Work order:
Each entry that follows is to be copied exactly, minus any pictures.

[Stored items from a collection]

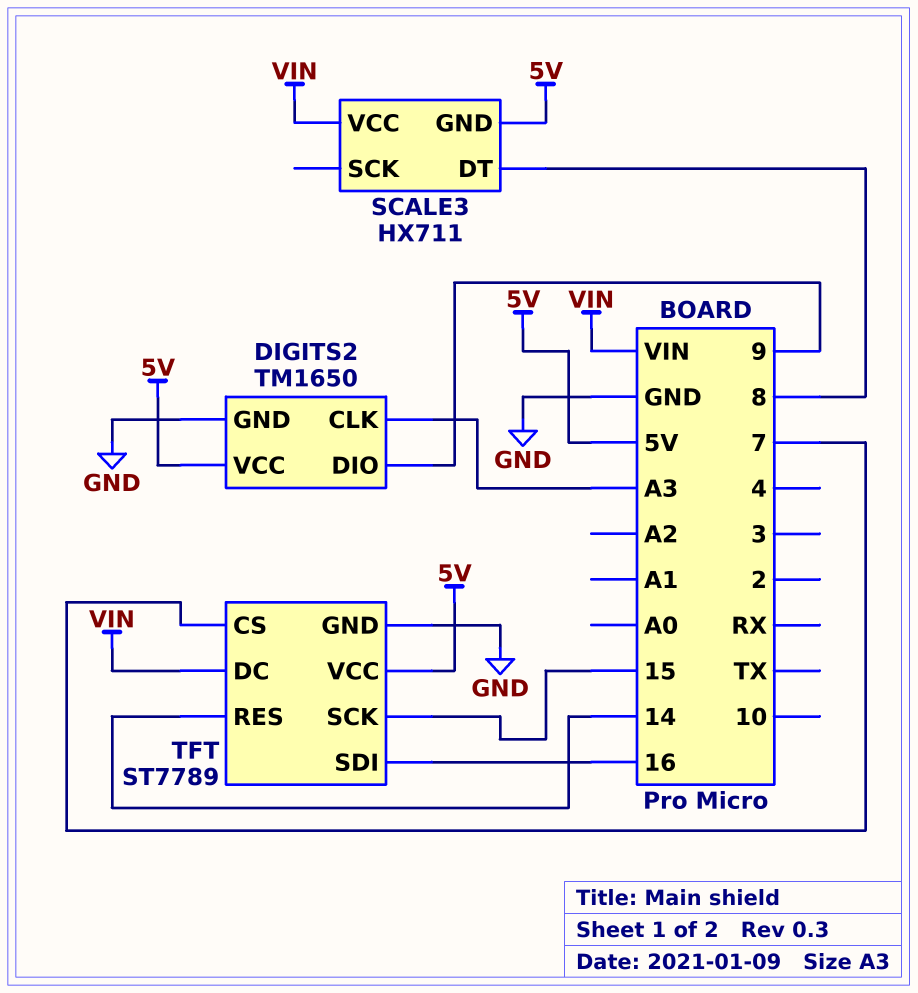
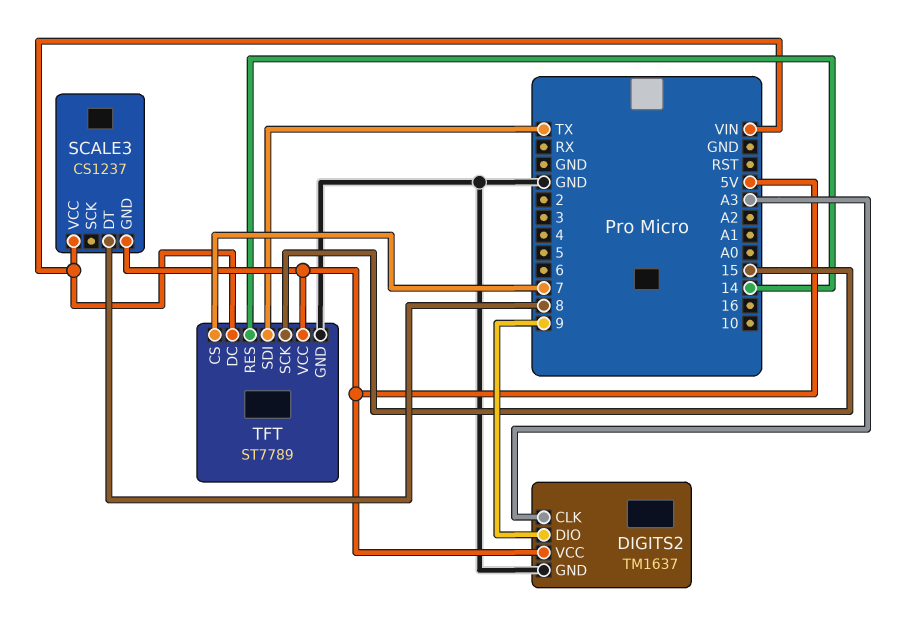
DIGITS2: TM1650 -> TM1637
SCALE3: HX711 -> CS1237
TFT pin SDI: 16 -> TX

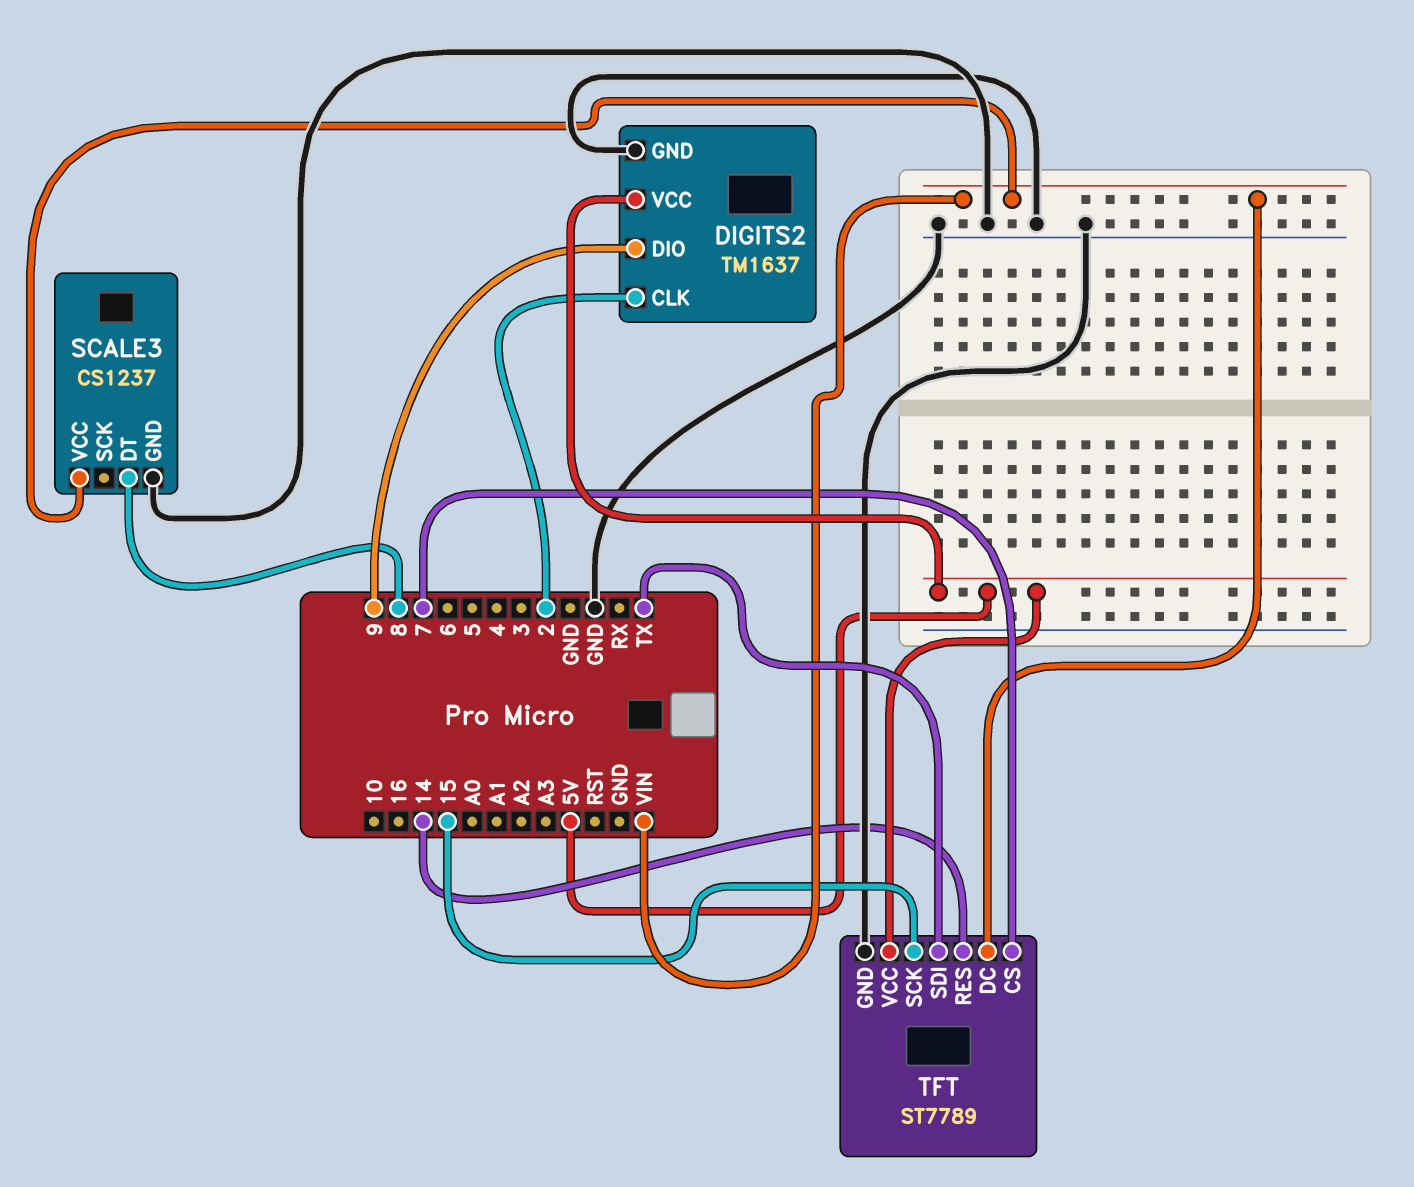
DIGITS2 pin CLK: A3 -> 2
SCALE3 pin GND: 5V -> GND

Result of the exercise:
DIGITS2: TM1650 -> TM1637
SCALE3: HX711 -> CS1237
TFT pin SDI: 16 -> TX

DIGITS2 pin CLK: A3 -> 2
SCALE3 pin GND: 5V -> GND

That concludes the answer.